• Problem to work on
Once the line with "camera: 80 degrees left, 0 degrees up" is found in the entries below, print it and each following line exactly, stopping after the line with "(306, 339) = (519, 443): none"; print nothing else.

• Data for this task

################

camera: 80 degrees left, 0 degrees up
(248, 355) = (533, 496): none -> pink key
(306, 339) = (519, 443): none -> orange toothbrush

################

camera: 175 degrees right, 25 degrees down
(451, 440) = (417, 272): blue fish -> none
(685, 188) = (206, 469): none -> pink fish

################

• Result
camera: 80 degrees left, 0 degrees up
(248, 355) = (533, 496): none -> pink key
(306, 339) = (519, 443): none -> orange toothbrush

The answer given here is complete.